— HOW TO COMPLETE THIS TASK —
In your copy, reproduce the entries exactly as they are, minus the images.

◆ ◆ ◆ ◆ ◆ ◆ ◆

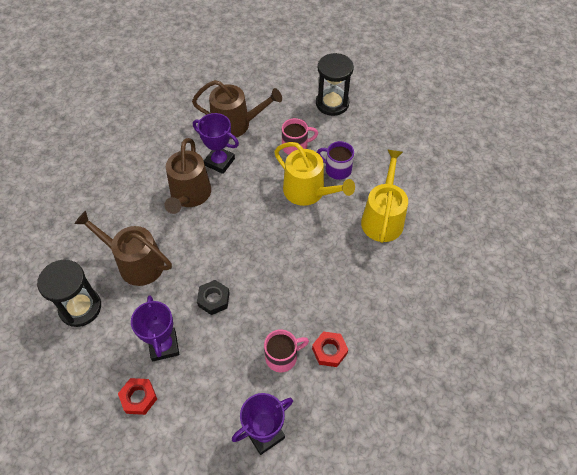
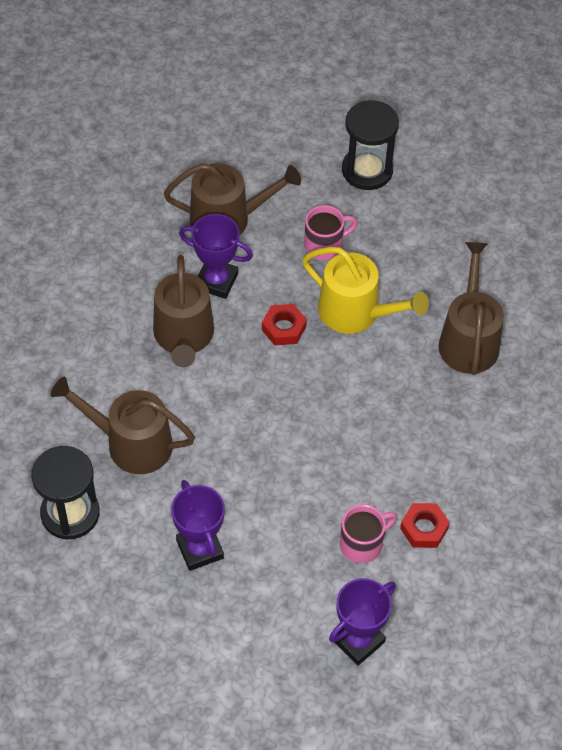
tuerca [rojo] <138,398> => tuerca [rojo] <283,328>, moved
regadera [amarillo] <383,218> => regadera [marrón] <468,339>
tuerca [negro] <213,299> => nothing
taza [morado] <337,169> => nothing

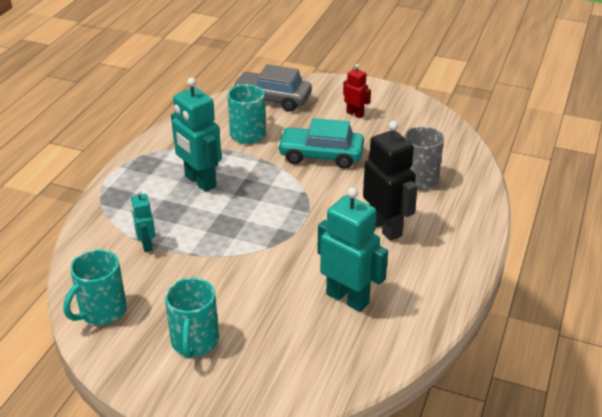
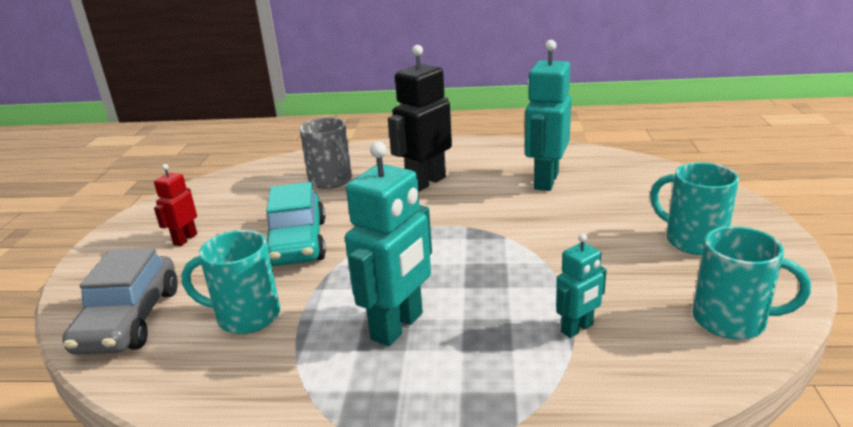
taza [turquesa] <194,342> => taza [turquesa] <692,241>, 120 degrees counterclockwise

◆ ◆ ◆ ◆ ◆ ◆ ◆

— RESPONSE —
tuerca [rojo] <138,398> => tuerca [rojo] <283,328>, moved
regadera [amarillo] <383,218> => regadera [marrón] <468,339>
tuerca [negro] <213,299> => nothing
taza [morado] <337,169> => nothing

taza [turquesa] <194,342> => taza [turquesa] <692,241>, 120 degrees counterclockwise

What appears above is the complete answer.